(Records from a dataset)
+ + + +
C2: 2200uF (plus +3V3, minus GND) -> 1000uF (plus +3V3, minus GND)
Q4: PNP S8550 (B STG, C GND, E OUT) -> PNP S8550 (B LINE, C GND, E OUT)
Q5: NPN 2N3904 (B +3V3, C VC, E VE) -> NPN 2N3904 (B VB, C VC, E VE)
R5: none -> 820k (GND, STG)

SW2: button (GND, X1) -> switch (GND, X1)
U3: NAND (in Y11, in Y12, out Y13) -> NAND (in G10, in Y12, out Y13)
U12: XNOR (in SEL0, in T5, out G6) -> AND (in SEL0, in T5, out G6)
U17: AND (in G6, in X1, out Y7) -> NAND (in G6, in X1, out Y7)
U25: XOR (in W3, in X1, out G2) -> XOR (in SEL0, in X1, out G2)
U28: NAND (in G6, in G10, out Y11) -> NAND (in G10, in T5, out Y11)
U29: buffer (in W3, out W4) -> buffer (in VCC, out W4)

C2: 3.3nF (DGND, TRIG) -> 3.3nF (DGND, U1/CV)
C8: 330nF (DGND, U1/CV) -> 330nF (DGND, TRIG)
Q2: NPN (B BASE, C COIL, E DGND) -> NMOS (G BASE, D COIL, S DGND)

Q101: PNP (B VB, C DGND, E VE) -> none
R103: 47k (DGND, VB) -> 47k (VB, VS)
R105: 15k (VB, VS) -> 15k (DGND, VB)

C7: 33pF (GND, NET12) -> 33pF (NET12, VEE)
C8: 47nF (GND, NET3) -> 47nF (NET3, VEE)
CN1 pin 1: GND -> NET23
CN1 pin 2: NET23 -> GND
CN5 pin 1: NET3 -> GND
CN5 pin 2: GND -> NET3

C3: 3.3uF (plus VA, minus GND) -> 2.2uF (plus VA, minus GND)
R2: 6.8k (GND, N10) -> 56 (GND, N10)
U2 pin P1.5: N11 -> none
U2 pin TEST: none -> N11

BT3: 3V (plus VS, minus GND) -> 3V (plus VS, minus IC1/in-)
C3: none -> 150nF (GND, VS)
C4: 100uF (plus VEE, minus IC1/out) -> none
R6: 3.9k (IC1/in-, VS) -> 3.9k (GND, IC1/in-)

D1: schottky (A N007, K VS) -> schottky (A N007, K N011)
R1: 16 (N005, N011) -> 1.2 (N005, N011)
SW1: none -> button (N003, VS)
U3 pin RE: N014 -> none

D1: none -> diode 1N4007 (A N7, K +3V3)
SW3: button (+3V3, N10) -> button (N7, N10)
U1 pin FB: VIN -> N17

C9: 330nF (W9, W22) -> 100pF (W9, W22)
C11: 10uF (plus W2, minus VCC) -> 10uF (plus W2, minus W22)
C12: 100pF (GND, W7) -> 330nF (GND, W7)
+ + + +
Count of lines holding the string "minus": please work it out for the entries above and give the number alone.

5